[[ Stored data open ]]

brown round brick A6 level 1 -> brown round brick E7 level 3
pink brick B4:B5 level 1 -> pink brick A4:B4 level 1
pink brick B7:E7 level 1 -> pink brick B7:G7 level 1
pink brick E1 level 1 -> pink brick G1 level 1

[[ Stored data closed ]]
[[ Stored data open ]]

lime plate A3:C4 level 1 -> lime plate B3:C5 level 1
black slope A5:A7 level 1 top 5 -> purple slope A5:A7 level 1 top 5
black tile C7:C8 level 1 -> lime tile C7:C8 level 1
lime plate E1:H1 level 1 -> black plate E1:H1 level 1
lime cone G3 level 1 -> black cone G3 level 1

[[ Stored data closed ]]

Problem to solve
As listed above, the lines from the line with "brown round brick A6" to the line with "pink brick E1" are to be echoed exactly, with both ends included and nothing added.

Answer box
brown round brick A6 level 1 -> brown round brick E7 level 3
pink brick B4:B5 level 1 -> pink brick A4:B4 level 1
pink brick B7:E7 level 1 -> pink brick B7:G7 level 1
pink brick E1 level 1 -> pink brick G1 level 1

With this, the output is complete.